* [DATA SUPPLIED]:
+++

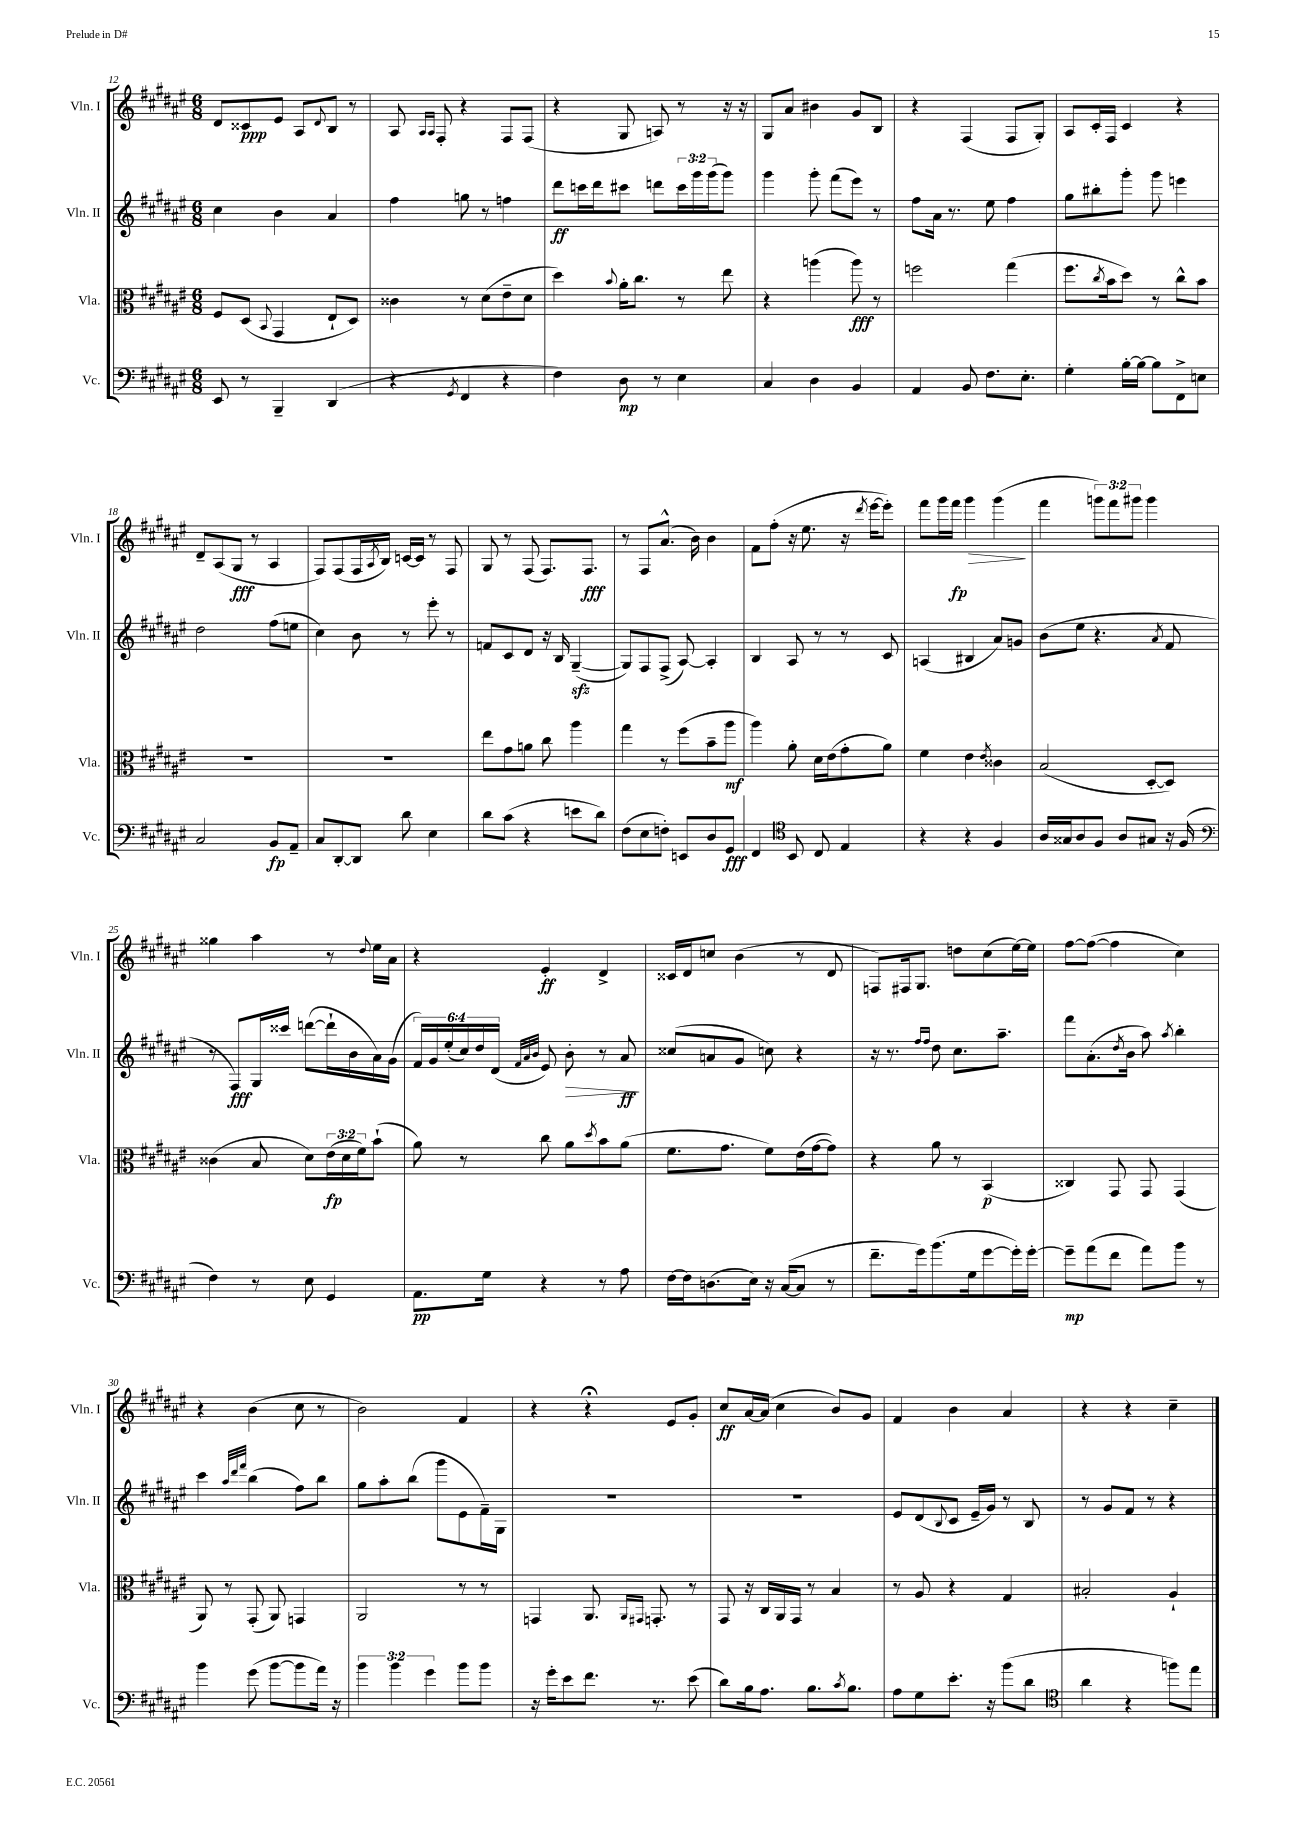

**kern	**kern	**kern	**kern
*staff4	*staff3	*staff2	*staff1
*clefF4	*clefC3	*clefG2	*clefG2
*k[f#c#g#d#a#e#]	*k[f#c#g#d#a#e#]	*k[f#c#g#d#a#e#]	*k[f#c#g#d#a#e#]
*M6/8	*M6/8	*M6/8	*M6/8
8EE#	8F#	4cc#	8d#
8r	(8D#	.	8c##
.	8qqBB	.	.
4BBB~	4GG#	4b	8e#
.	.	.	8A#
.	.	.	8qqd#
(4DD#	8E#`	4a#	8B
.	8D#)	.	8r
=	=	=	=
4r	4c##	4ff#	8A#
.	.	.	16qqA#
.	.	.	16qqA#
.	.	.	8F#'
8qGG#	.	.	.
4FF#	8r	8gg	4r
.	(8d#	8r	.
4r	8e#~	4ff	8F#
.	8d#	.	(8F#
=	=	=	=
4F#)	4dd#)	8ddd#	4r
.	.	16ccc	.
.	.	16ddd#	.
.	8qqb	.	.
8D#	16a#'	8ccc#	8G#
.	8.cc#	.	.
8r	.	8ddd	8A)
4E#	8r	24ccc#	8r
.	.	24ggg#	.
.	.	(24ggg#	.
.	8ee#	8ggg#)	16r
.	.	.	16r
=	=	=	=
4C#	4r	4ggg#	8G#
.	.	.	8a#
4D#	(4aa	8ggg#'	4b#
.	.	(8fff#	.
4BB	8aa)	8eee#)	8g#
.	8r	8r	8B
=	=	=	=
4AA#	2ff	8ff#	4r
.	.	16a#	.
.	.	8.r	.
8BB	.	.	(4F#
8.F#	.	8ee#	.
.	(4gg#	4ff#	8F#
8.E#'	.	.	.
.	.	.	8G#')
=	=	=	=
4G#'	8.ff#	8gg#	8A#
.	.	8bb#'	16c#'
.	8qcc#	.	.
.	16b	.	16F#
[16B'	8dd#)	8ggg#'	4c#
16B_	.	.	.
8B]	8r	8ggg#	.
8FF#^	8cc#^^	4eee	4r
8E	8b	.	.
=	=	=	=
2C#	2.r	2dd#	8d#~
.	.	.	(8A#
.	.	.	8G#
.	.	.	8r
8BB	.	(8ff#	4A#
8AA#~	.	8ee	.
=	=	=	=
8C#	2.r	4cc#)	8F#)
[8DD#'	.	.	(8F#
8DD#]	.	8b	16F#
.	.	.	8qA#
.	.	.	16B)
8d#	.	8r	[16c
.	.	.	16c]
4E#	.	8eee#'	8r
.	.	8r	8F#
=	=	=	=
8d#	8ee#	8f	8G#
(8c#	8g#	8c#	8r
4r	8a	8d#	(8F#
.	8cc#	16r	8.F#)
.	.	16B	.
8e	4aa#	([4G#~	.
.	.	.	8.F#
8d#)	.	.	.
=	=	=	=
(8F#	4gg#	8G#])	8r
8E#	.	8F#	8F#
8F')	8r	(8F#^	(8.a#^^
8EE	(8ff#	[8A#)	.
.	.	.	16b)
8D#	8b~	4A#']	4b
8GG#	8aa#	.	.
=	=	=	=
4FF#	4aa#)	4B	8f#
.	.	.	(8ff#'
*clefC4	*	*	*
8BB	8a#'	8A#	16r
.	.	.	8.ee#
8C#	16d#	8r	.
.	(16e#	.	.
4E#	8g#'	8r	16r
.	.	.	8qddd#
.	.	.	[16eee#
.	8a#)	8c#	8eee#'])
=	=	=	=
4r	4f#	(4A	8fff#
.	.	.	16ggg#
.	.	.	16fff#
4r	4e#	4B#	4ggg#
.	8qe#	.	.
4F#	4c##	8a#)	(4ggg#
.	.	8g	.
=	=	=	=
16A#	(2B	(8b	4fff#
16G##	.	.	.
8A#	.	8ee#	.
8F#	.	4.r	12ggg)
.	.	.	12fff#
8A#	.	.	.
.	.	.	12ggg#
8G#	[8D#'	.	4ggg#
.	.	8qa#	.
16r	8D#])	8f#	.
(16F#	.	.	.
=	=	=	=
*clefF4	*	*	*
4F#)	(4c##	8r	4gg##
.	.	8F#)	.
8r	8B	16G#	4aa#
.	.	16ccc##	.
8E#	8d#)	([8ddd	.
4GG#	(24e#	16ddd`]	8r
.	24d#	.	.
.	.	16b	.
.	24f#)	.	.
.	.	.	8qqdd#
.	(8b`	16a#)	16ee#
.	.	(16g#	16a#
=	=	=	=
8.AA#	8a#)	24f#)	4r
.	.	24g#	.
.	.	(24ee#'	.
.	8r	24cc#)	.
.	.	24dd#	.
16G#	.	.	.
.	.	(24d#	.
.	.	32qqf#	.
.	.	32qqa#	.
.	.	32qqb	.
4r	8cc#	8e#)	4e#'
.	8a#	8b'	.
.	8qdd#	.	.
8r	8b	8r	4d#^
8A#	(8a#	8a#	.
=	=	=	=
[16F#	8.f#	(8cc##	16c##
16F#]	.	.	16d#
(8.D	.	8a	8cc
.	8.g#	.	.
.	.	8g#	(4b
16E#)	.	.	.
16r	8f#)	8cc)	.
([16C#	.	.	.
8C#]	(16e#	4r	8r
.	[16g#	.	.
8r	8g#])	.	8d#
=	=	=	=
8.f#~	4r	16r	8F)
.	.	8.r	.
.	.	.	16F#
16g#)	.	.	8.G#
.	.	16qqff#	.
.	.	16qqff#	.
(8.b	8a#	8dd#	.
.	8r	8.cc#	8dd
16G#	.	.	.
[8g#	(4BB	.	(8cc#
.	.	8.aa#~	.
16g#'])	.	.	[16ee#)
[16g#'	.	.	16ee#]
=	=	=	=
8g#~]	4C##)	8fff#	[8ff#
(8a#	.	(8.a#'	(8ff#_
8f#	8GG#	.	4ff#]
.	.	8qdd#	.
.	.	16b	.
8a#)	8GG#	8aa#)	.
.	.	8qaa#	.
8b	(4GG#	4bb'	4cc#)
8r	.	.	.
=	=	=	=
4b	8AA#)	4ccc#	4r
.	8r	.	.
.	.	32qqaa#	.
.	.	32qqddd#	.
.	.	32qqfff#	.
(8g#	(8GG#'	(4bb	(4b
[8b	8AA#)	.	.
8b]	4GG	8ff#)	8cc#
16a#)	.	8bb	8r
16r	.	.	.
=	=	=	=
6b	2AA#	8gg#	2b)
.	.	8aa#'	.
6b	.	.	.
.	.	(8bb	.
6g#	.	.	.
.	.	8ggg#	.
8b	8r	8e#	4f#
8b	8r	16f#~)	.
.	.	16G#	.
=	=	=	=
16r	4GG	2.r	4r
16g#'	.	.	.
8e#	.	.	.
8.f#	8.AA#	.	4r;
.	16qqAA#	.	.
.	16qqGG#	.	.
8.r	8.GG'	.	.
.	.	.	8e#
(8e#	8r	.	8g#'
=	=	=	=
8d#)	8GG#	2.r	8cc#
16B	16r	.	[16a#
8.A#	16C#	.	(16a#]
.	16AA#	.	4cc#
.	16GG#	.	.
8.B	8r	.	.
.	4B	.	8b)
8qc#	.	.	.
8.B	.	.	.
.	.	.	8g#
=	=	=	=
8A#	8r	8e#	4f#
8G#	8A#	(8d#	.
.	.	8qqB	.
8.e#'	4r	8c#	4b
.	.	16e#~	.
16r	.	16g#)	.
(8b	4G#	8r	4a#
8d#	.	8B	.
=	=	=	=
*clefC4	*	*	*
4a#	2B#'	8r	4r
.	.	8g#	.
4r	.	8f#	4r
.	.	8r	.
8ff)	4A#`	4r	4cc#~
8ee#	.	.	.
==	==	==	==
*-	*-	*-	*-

+++

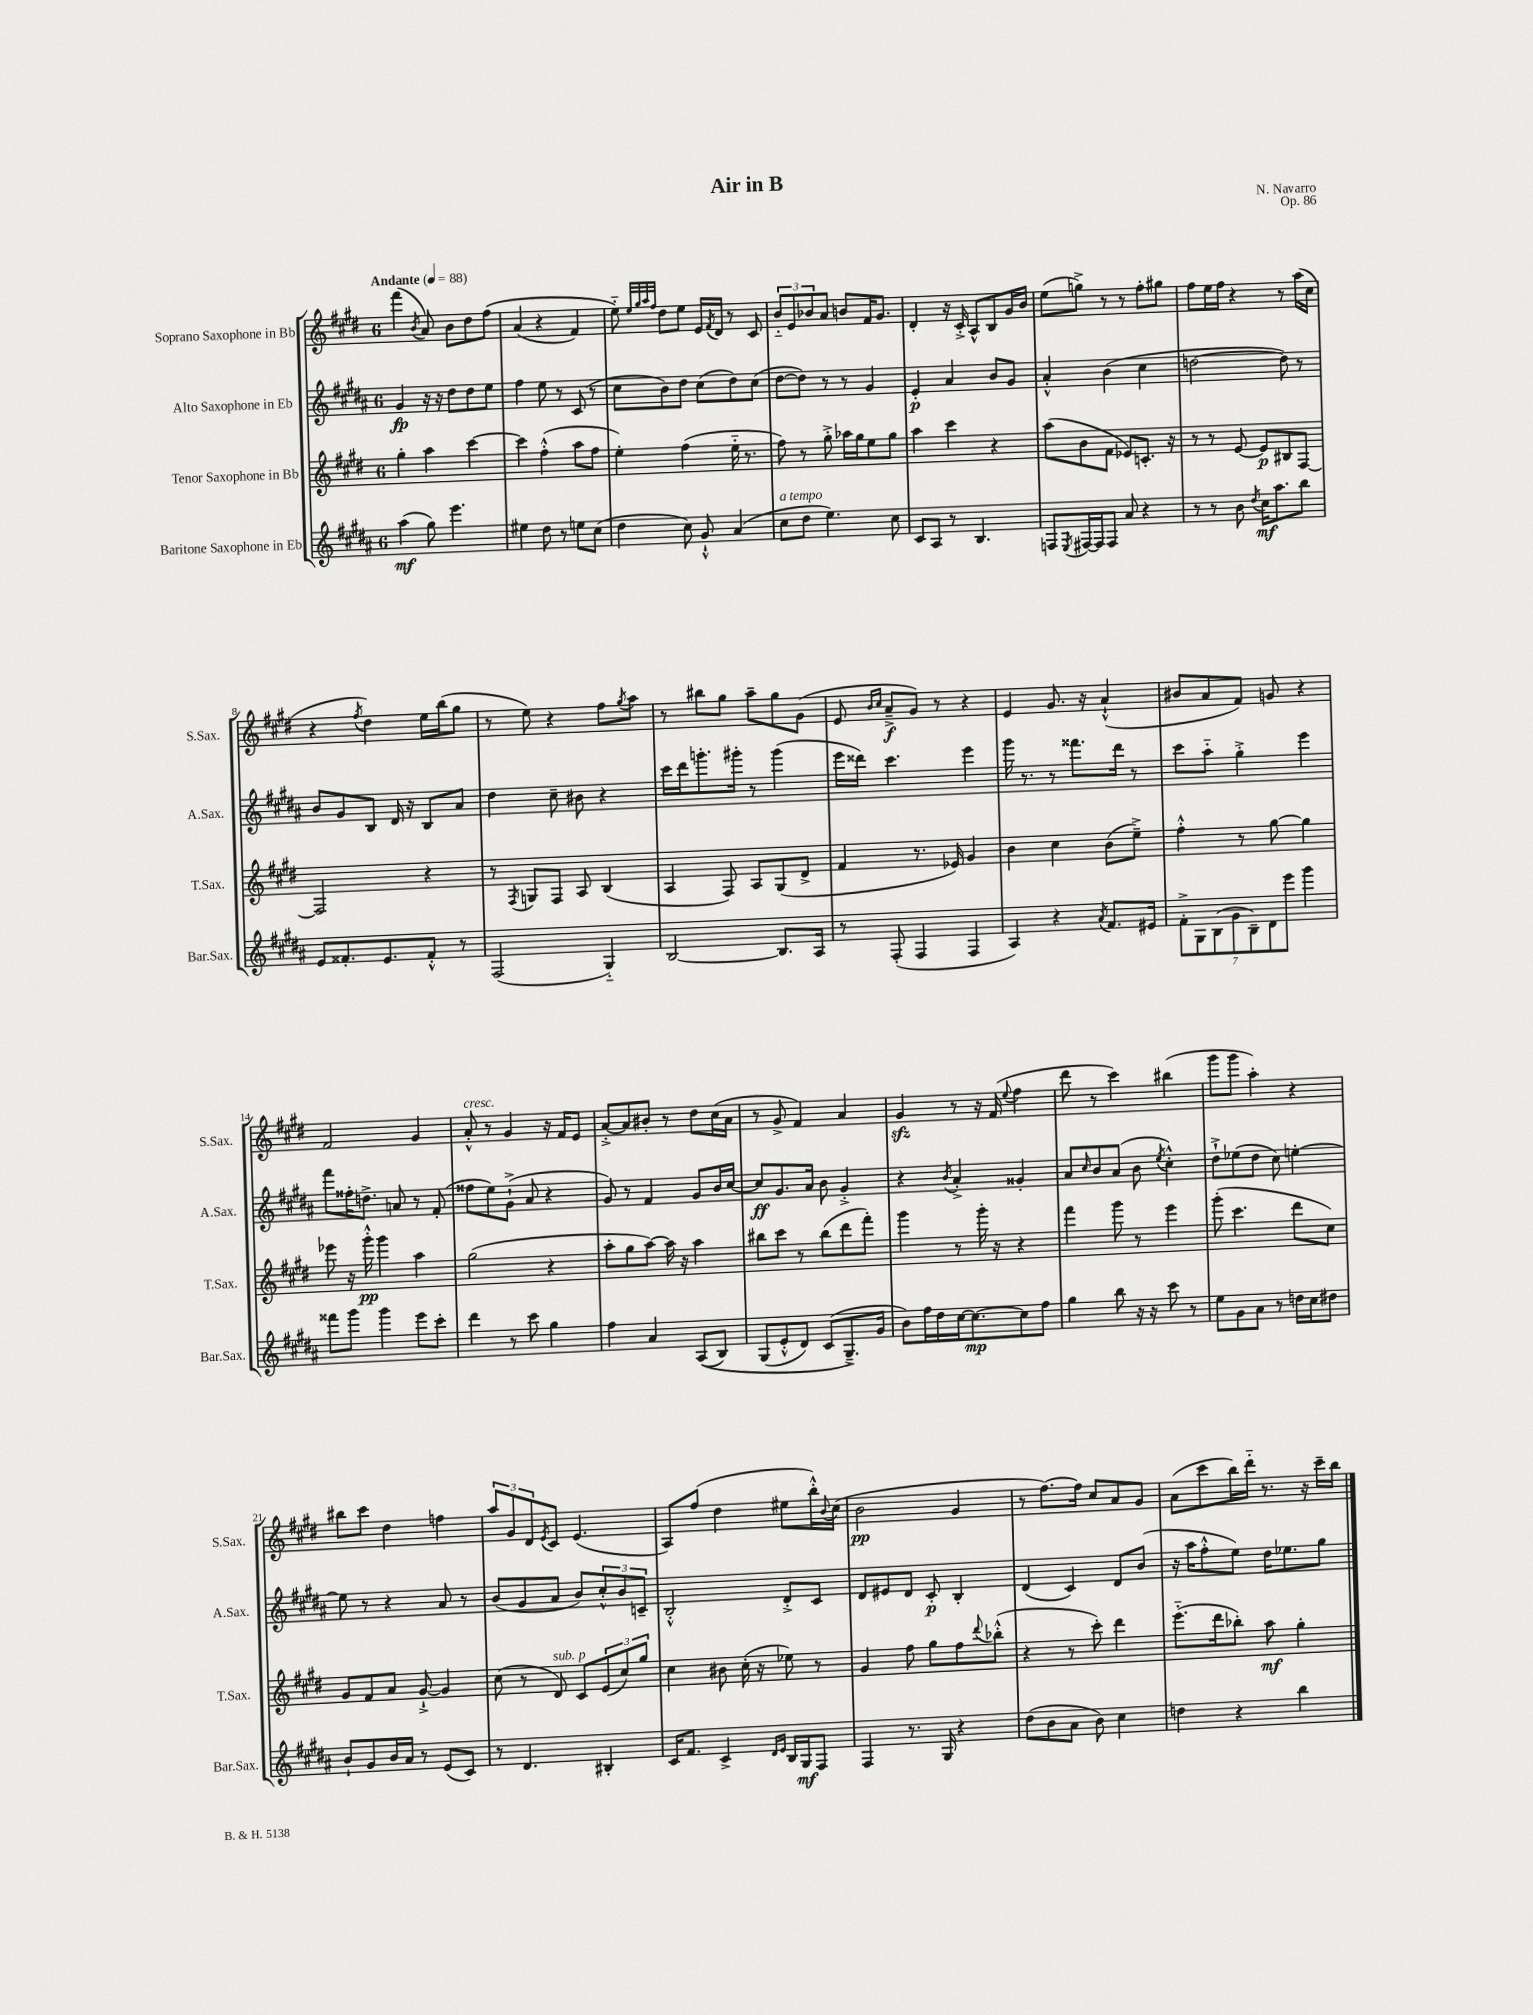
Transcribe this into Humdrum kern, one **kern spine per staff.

+++

* [REQUIREMENT]: Pull out each line in the items that contains the string "kern", and list those lines in the order they appear.

* [TASK OUTPUT]:
**kern	**kern	**kern	**kern
Transcribe this into Humdrum kern, one **kern spine per staff.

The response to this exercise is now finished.